TASK ITEM:
Restate word for word the lines of the entries below, starting with the line that holds "D1: schottky BAT54 (A GND, K DM) -> none" and ending with the line that holds "U2: CH340N -> CH330N", and no others.
.....
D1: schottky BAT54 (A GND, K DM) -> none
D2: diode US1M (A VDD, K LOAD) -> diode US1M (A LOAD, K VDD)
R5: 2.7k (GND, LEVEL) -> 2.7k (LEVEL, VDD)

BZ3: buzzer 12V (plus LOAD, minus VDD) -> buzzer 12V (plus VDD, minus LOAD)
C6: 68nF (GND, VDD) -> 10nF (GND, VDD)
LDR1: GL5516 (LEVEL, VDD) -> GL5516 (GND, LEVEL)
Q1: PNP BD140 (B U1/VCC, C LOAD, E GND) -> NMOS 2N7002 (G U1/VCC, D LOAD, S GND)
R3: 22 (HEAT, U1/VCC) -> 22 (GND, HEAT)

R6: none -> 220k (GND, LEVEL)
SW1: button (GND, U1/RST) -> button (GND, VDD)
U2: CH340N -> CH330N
.....
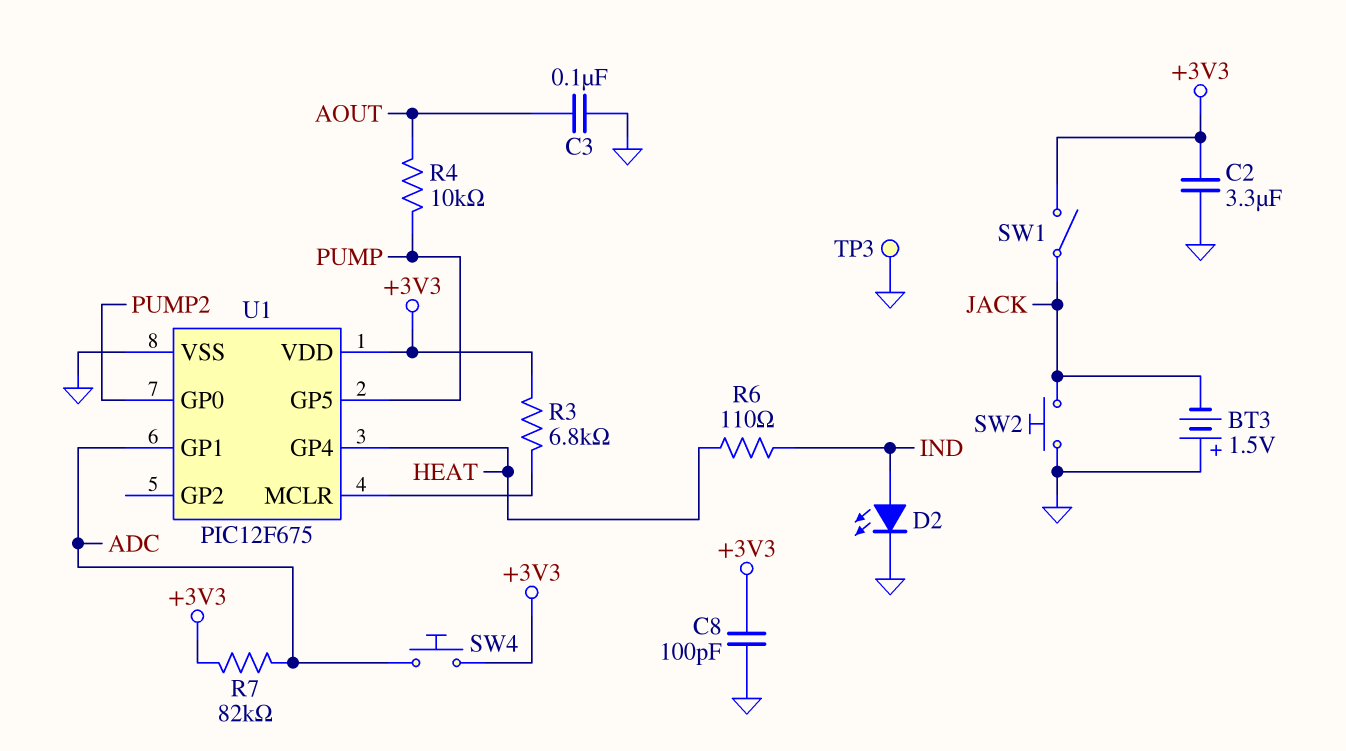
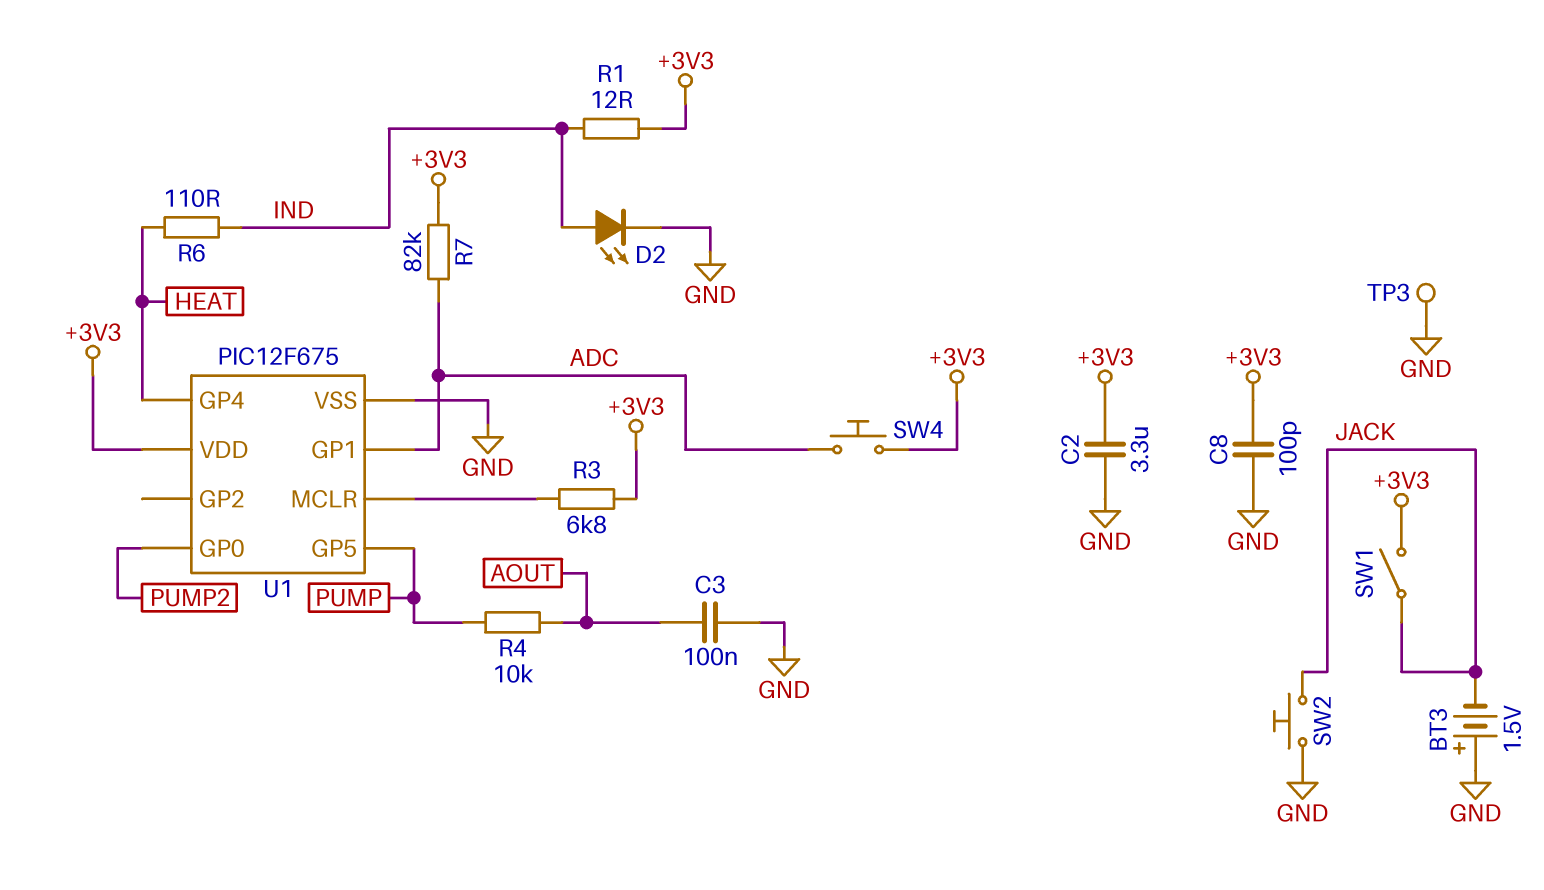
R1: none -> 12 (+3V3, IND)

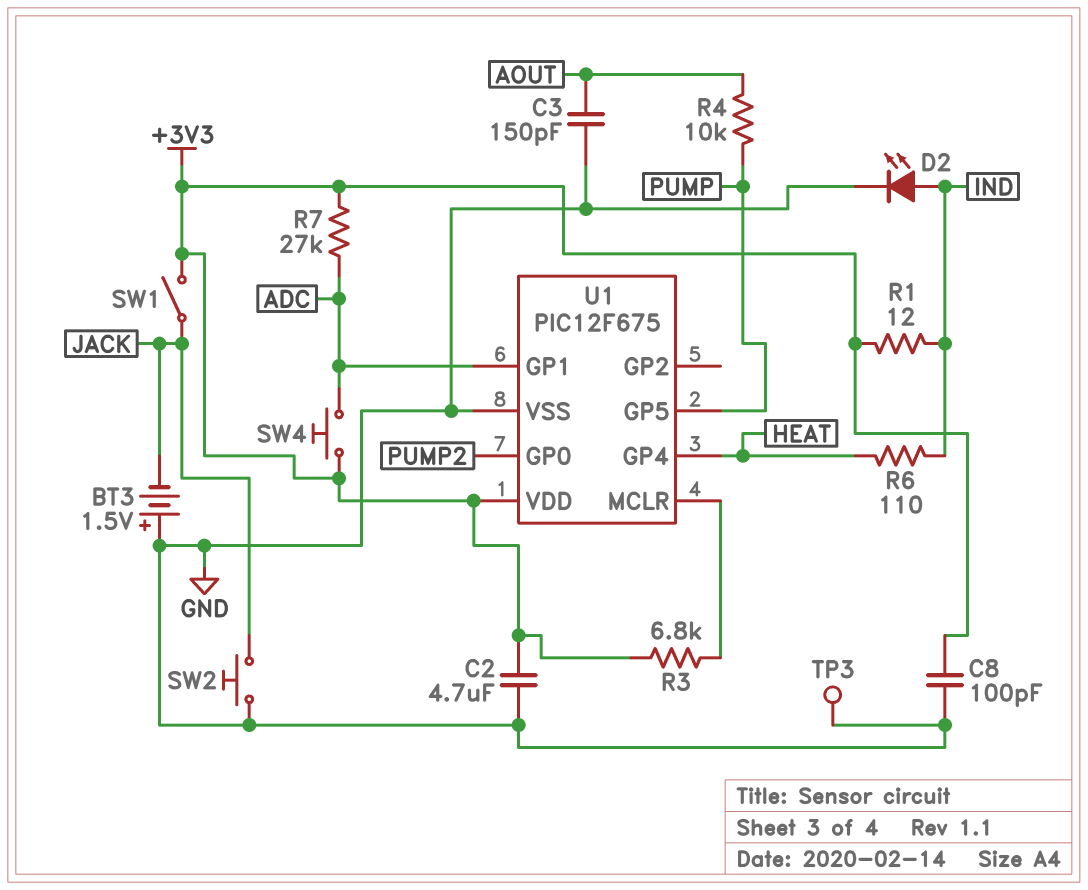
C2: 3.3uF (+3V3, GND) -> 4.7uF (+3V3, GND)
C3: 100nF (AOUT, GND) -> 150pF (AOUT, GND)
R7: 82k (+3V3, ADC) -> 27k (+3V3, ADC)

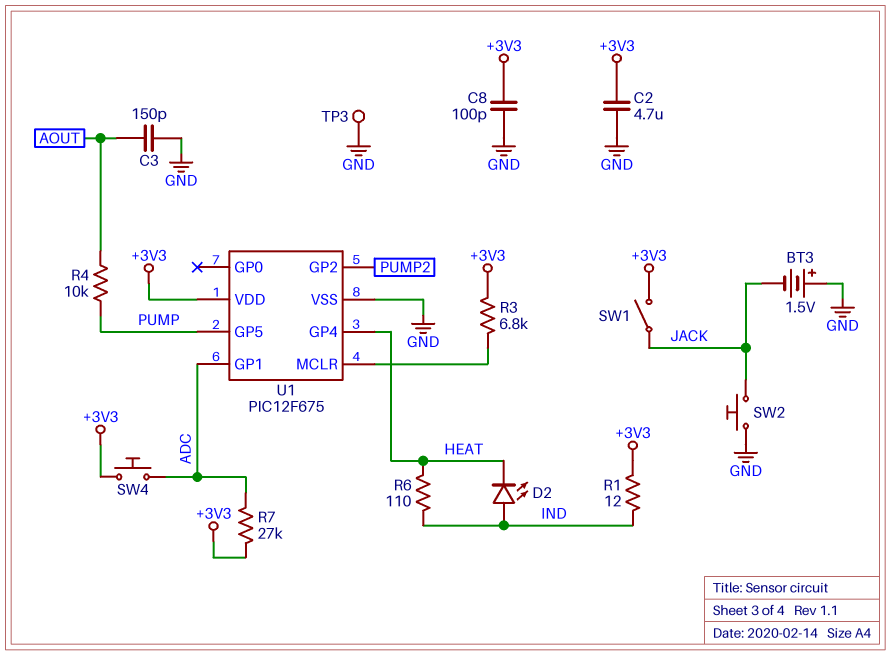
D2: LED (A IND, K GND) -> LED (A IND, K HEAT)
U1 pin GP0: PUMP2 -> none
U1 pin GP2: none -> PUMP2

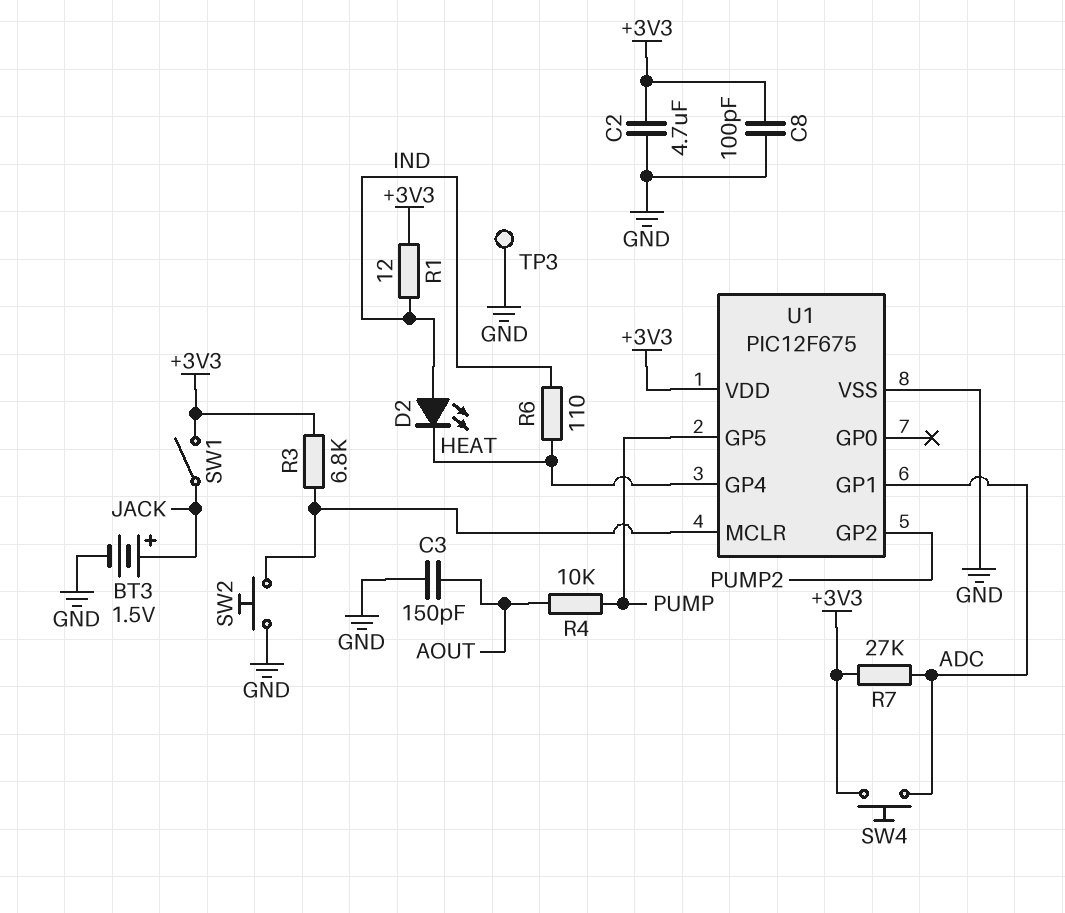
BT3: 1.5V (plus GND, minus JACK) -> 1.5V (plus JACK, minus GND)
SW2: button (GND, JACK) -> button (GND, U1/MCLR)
.....
TASK OUTPUT:
D1: schottky BAT54 (A GND, K DM) -> none
D2: diode US1M (A VDD, K LOAD) -> diode US1M (A LOAD, K VDD)
R5: 2.7k (GND, LEVEL) -> 2.7k (LEVEL, VDD)

BZ3: buzzer 12V (plus LOAD, minus VDD) -> buzzer 12V (plus VDD, minus LOAD)
C6: 68nF (GND, VDD) -> 10nF (GND, VDD)
LDR1: GL5516 (LEVEL, VDD) -> GL5516 (GND, LEVEL)
Q1: PNP BD140 (B U1/VCC, C LOAD, E GND) -> NMOS 2N7002 (G U1/VCC, D LOAD, S GND)
R3: 22 (HEAT, U1/VCC) -> 22 (GND, HEAT)

R6: none -> 220k (GND, LEVEL)
SW1: button (GND, U1/RST) -> button (GND, VDD)
U2: CH340N -> CH330N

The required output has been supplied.